Items from a dataset:

☆ ☆ ☆ ☆

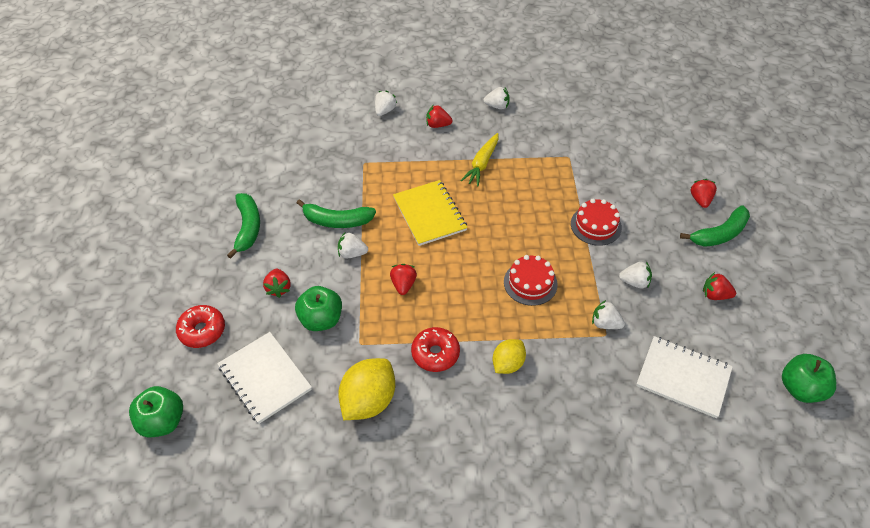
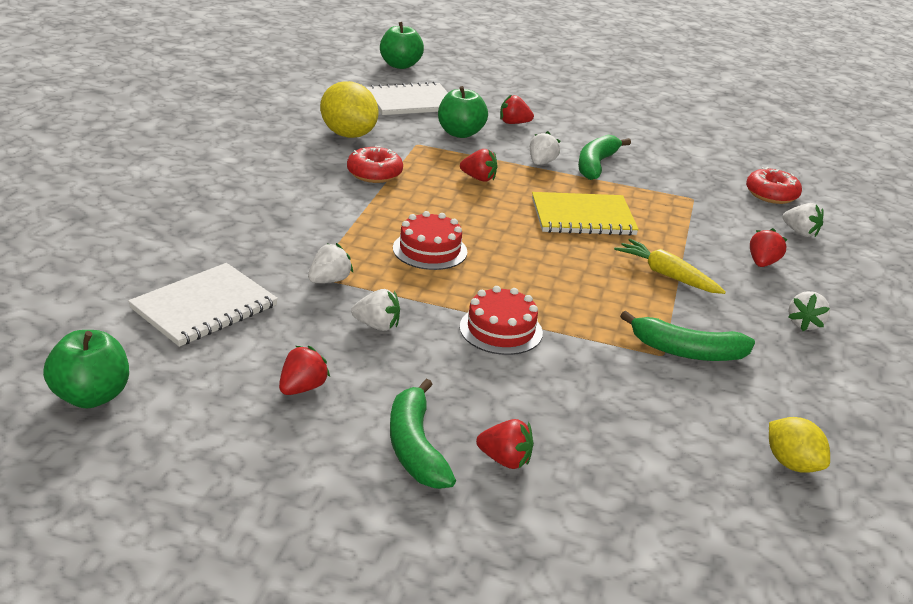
camera: 105 degrees right, 20 degrees down
(202, 330) = (483, 89): red donut -> red donut (771, 194)
(248, 228) = (606, 123): green banana -> green banana (687, 351)
(507, 364) = (328, 206): yellow lemon -> yellow lemon (792, 463)
(634, 282) = (377, 325): white strawberry -> white strawberry turned 105 degrees counterclockwise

☆ ☆ ☆ ☆

Your assignment: Although the records contain pictures, only their text should be repeated, exactly as it appears.

Expected answer:
camera: 105 degrees right, 20 degrees down
(202, 330) = (483, 89): red donut -> red donut (771, 194)
(248, 228) = (606, 123): green banana -> green banana (687, 351)
(507, 364) = (328, 206): yellow lemon -> yellow lemon (792, 463)
(634, 282) = (377, 325): white strawberry -> white strawberry turned 105 degrees counterclockwise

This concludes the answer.